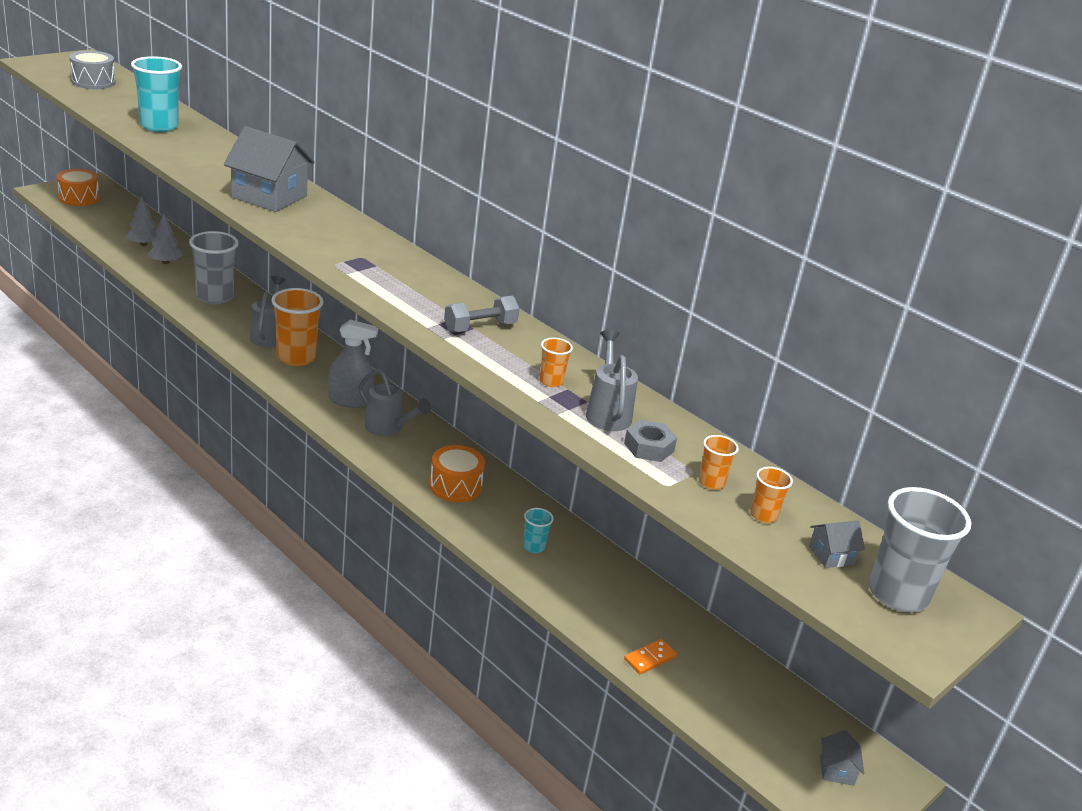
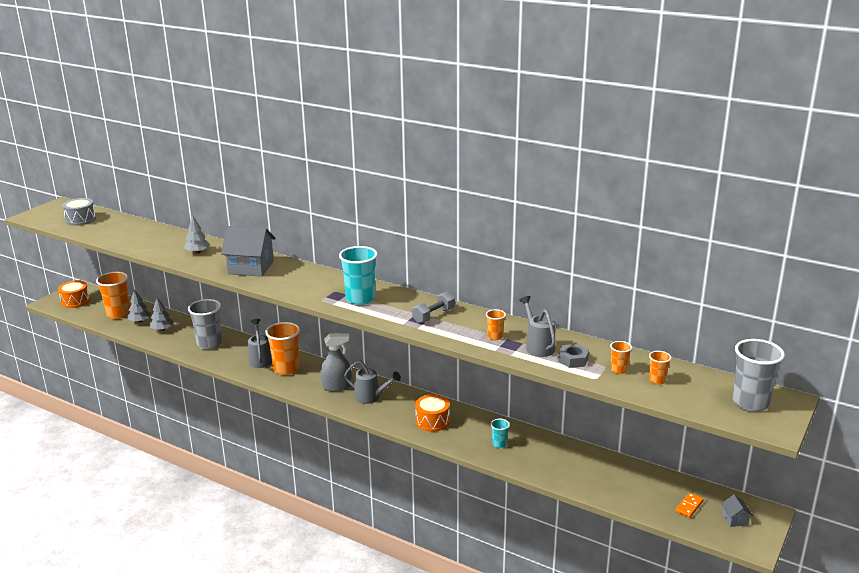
camera: 10 degrees left, 5 degrees down
(122, 228) = (118, 314): none -> orange cup
(159, 126) = (147, 239): turquoise cup -> turquoise cup (360, 299)
(213, 159) = (197, 252): none -> grey tree
(650, 658) = (601, 489): orange domino -> orange domino (689, 506)
(831, 555) = (705, 392): grey house -> none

### What the exercise asks
Retype, exactly as shown, the lines from the one with "(122, 228) = (118, 314): none -> orange cup" through the end of the records.

### Task solution
(122, 228) = (118, 314): none -> orange cup
(159, 126) = (147, 239): turquoise cup -> turquoise cup (360, 299)
(213, 159) = (197, 252): none -> grey tree
(650, 658) = (601, 489): orange domino -> orange domino (689, 506)
(831, 555) = (705, 392): grey house -> none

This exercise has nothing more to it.